_ABOUT THIS EXERCISE:_
Copy out exactly the line that contains "(392, 311) = (527, 213): blue" and all lines following it to the end of the data.

_INFORMATION SUPPLIED:_
BEGIN
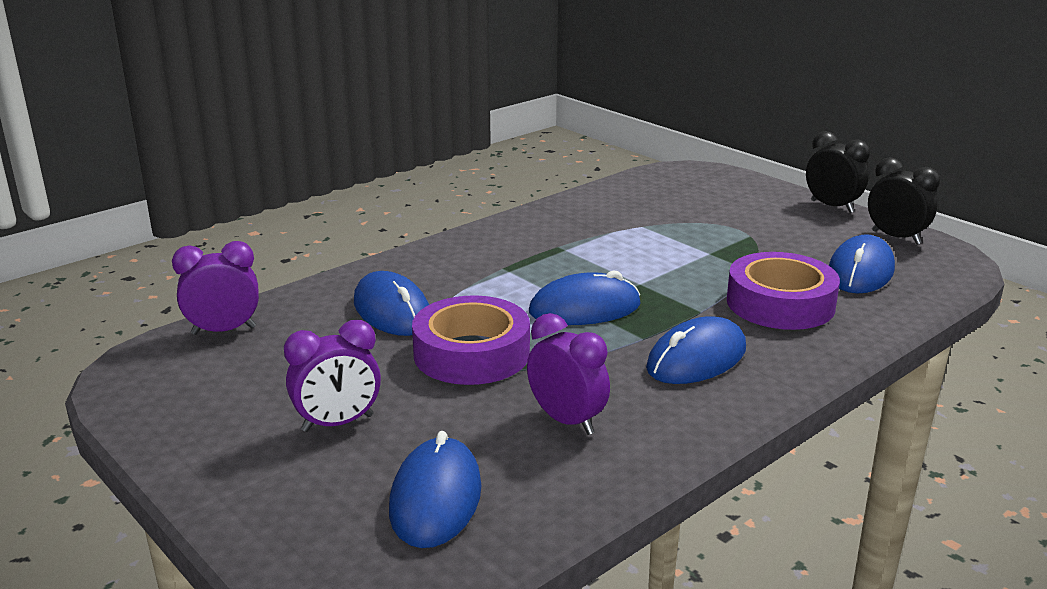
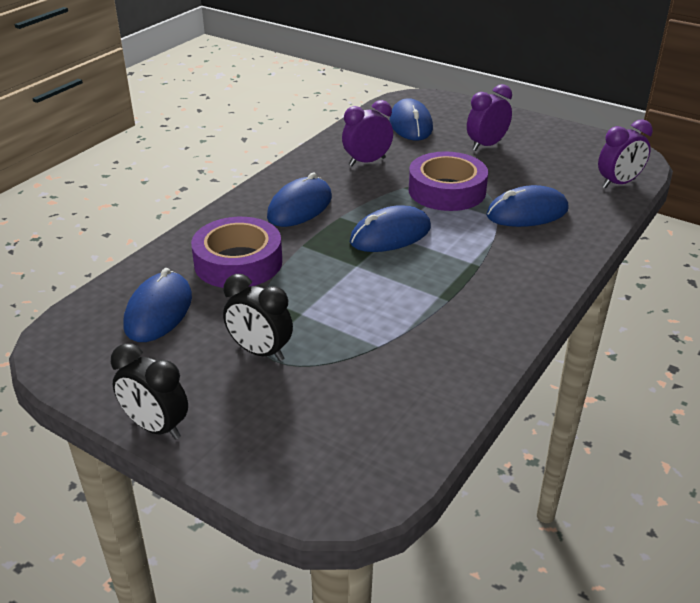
camera: 165 degrees right, 10 degrees up
(392, 311) = (527, 213): blue mouse -> blue mouse turned 60 degrees counterclockwise
(566, 421) = (367, 162): purple clock -> purple clock turned 120 degrees clockwise
(896, 237) = (101, 373): black clock -> black clock (260, 352)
END
_WRITTEN SOLUTION:_
(392, 311) = (527, 213): blue mouse -> blue mouse turned 60 degrees counterclockwise
(566, 421) = (367, 162): purple clock -> purple clock turned 120 degrees clockwise
(896, 237) = (101, 373): black clock -> black clock (260, 352)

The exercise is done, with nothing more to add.